Dataset entries: Begin

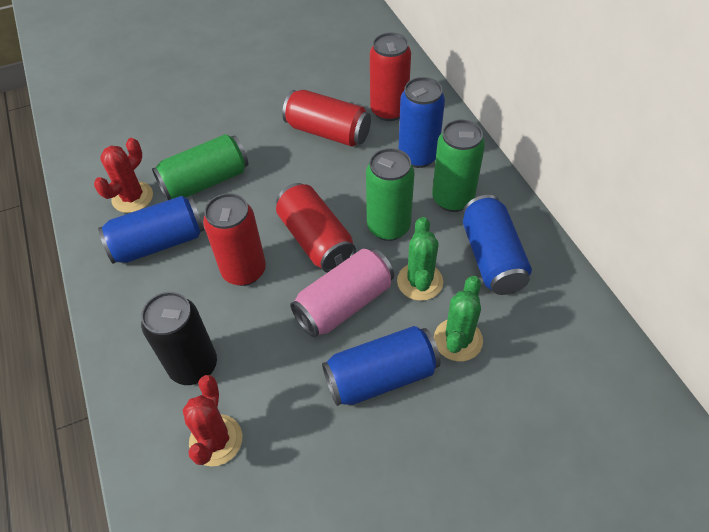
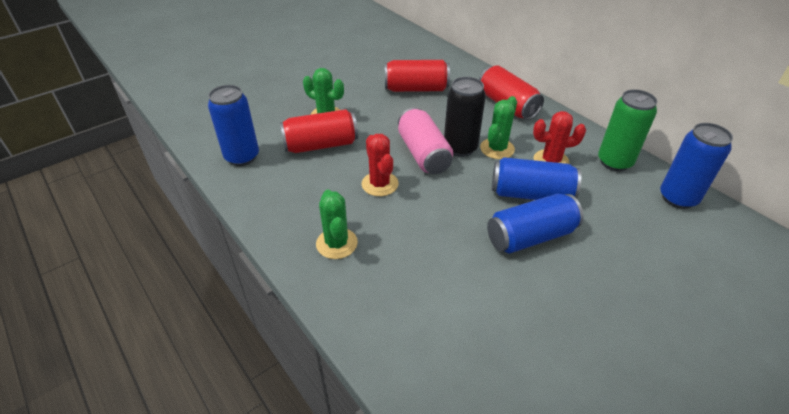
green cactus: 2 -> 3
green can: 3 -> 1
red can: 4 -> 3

Dataset entries: End
Dataset entries: Begin

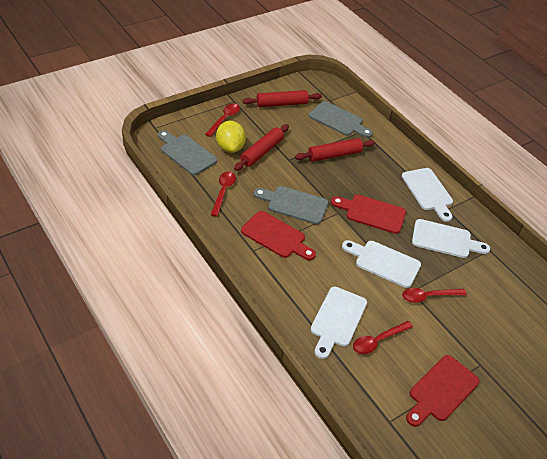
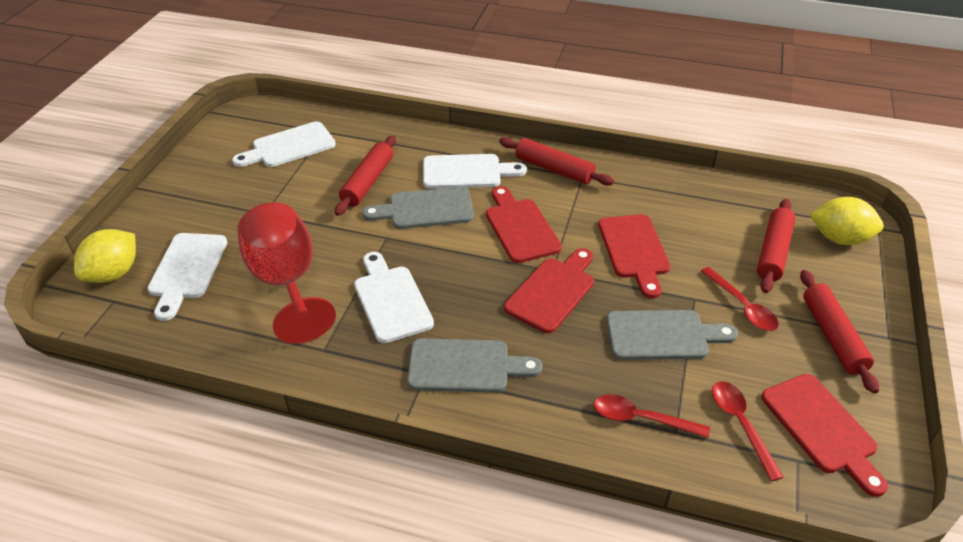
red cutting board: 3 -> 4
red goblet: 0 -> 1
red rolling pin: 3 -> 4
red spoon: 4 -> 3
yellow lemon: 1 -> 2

Dataset entries: End

- _Problem to work on_
Reproduce exactly the lines above from the line with "red goblet: 0 -> 1" to the line with "yellow lemon: 1 -> 2", including both, and add nothing.

- _Response area_
red goblet: 0 -> 1
red rolling pin: 3 -> 4
red spoon: 4 -> 3
yellow lemon: 1 -> 2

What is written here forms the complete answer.